[Start of section]

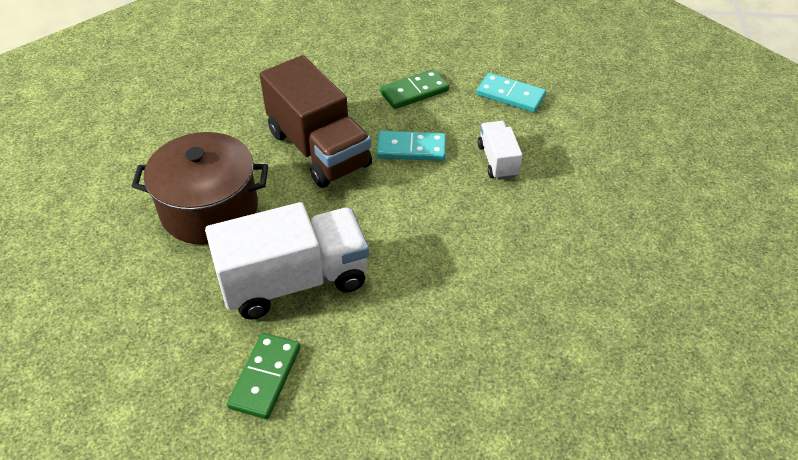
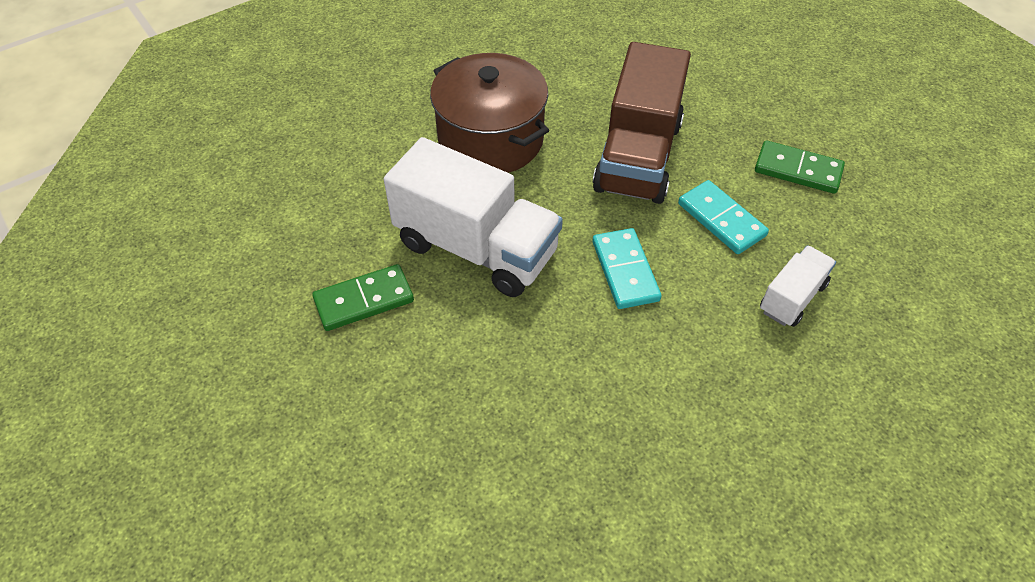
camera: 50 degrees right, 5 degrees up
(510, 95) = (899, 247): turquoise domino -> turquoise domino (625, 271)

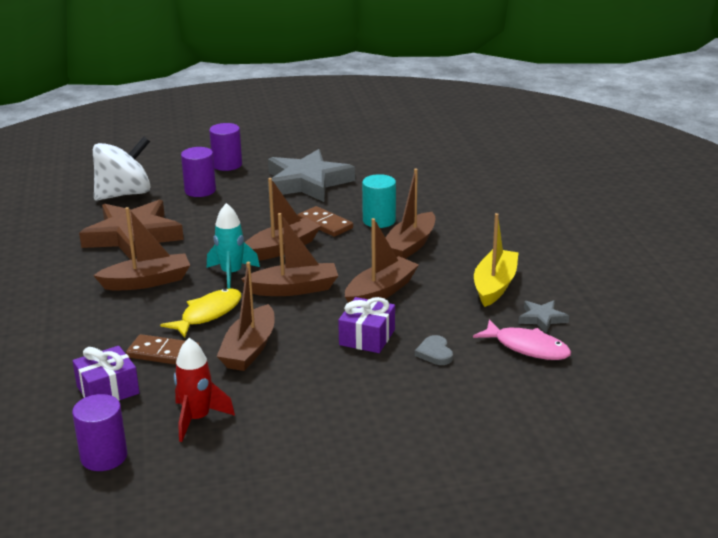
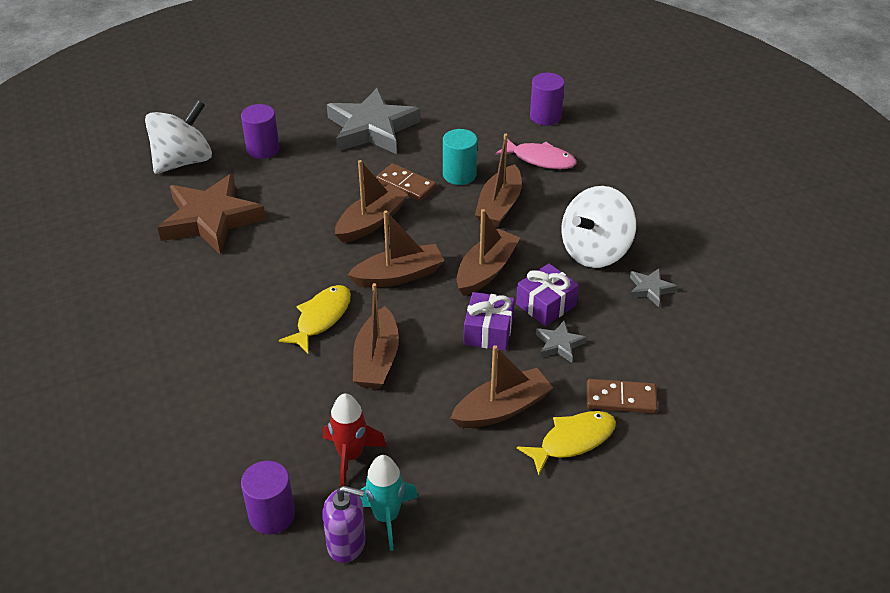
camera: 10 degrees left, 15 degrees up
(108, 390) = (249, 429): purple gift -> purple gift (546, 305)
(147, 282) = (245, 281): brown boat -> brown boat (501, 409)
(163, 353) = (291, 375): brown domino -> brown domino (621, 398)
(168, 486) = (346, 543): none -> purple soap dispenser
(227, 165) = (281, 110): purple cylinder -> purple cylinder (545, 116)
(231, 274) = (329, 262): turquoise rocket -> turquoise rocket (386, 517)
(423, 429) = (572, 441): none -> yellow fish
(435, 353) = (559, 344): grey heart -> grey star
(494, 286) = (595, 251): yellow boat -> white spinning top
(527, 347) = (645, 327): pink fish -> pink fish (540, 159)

[End of section]

ASSIGNMENT:
If an entry contains an image, please omit that image and print everything else verbatim.

RESPONSE AREA:
camera: 50 degrees right, 5 degrees up
(510, 95) = (899, 247): turquoise domino -> turquoise domino (625, 271)

camera: 10 degrees left, 15 degrees up
(108, 390) = (249, 429): purple gift -> purple gift (546, 305)
(147, 282) = (245, 281): brown boat -> brown boat (501, 409)
(163, 353) = (291, 375): brown domino -> brown domino (621, 398)
(168, 486) = (346, 543): none -> purple soap dispenser
(227, 165) = (281, 110): purple cylinder -> purple cylinder (545, 116)
(231, 274) = (329, 262): turquoise rocket -> turquoise rocket (386, 517)
(423, 429) = (572, 441): none -> yellow fish
(435, 353) = (559, 344): grey heart -> grey star
(494, 286) = (595, 251): yellow boat -> white spinning top
(527, 347) = (645, 327): pink fish -> pink fish (540, 159)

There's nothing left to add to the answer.